*** Records Section Begins ***

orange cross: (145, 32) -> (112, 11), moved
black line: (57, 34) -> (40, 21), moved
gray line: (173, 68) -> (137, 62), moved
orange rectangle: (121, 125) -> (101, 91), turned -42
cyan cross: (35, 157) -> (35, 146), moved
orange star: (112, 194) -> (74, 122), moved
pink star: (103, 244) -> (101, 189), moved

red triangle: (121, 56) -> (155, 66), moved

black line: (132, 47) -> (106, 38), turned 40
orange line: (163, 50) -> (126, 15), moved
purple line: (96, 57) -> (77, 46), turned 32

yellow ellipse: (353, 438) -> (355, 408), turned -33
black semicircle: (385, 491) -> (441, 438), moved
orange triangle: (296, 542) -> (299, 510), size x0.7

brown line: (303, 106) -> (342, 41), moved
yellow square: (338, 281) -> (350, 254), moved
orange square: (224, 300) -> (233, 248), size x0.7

*** Records Section Ends ***
*** Records Section Begins ***

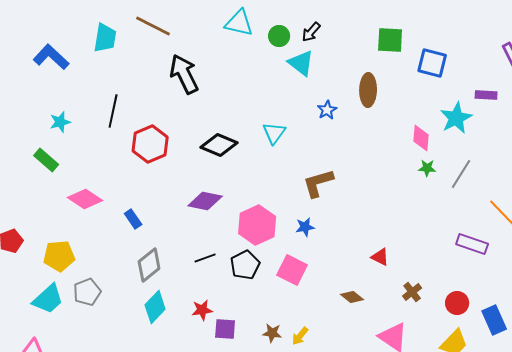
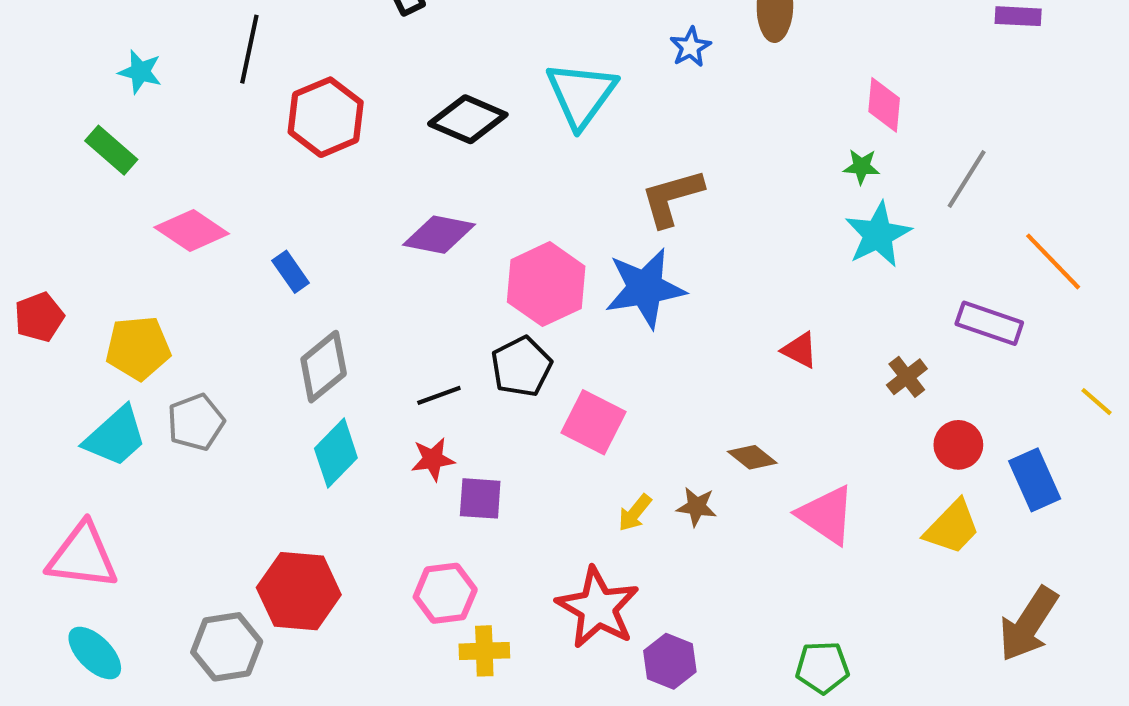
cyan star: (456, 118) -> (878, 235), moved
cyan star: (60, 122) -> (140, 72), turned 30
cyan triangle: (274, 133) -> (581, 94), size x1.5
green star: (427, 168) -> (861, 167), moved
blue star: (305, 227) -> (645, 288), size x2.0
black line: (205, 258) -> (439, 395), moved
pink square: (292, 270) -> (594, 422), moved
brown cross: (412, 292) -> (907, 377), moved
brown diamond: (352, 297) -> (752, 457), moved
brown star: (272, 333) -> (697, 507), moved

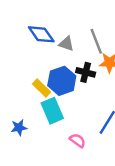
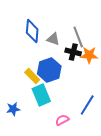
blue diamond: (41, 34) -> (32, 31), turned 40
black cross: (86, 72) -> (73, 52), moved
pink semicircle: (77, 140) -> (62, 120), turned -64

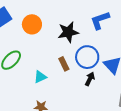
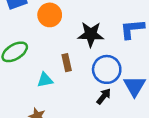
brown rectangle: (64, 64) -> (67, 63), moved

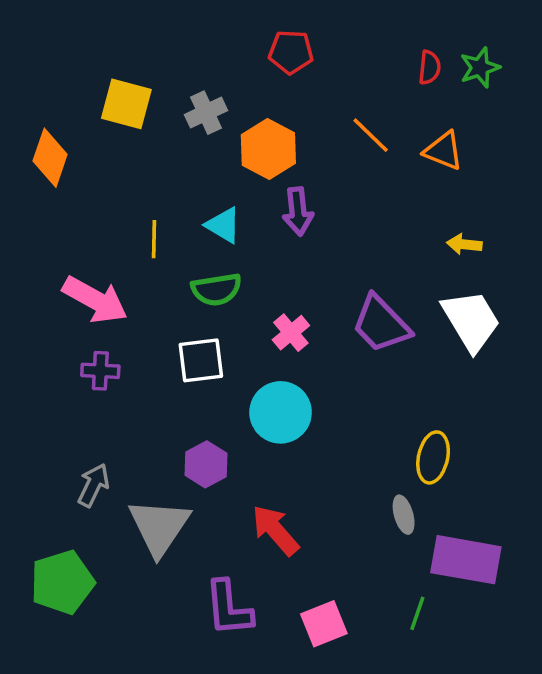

*** Records Section Ends ***
*** Records Section Begins ***

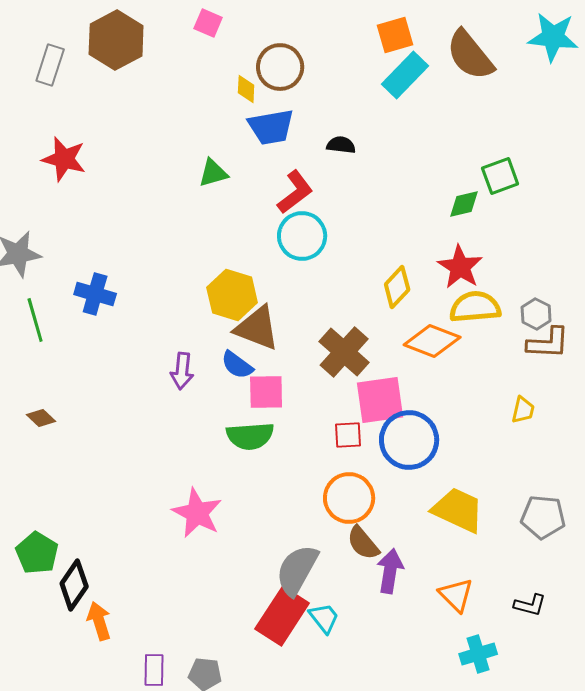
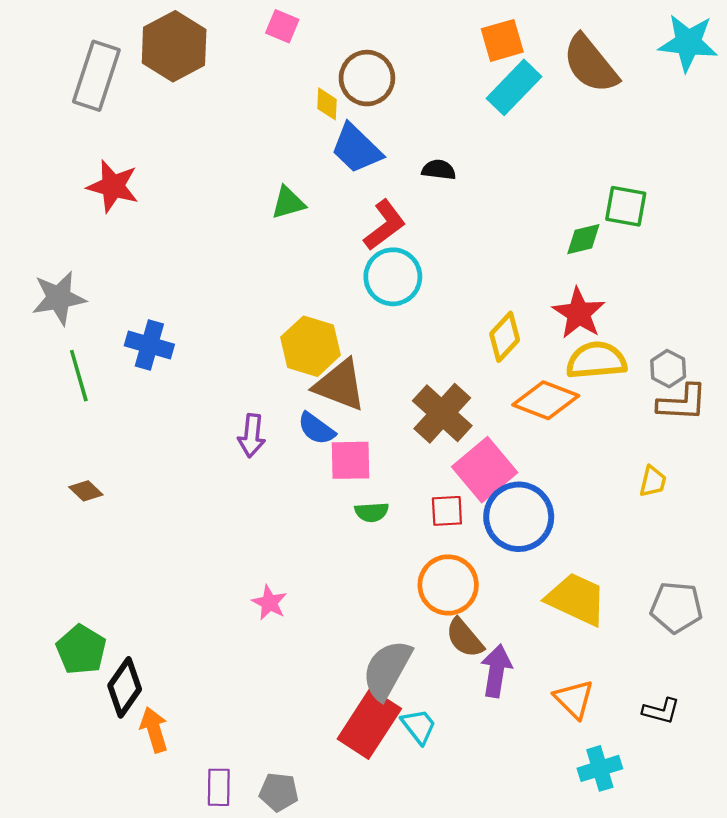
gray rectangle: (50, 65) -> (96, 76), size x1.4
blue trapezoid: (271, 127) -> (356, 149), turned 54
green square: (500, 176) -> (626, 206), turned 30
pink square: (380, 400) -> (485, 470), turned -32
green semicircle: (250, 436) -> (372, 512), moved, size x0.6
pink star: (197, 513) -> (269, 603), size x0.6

*** Records Section Ends ***

Instructions for the task: In the entries above, find the line with "black line: (132, 47) -> (106, 38), turned 40" and the line with "orange square: (224, 300)", then restate word for word both of them and every line between, with nothing more.

Completed task:
black line: (132, 47) -> (106, 38), turned 40
orange line: (163, 50) -> (126, 15), moved
purple line: (96, 57) -> (77, 46), turned 32

yellow ellipse: (353, 438) -> (355, 408), turned -33
black semicircle: (385, 491) -> (441, 438), moved
orange triangle: (296, 542) -> (299, 510), size x0.7

brown line: (303, 106) -> (342, 41), moved
yellow square: (338, 281) -> (350, 254), moved
orange square: (224, 300) -> (233, 248), size x0.7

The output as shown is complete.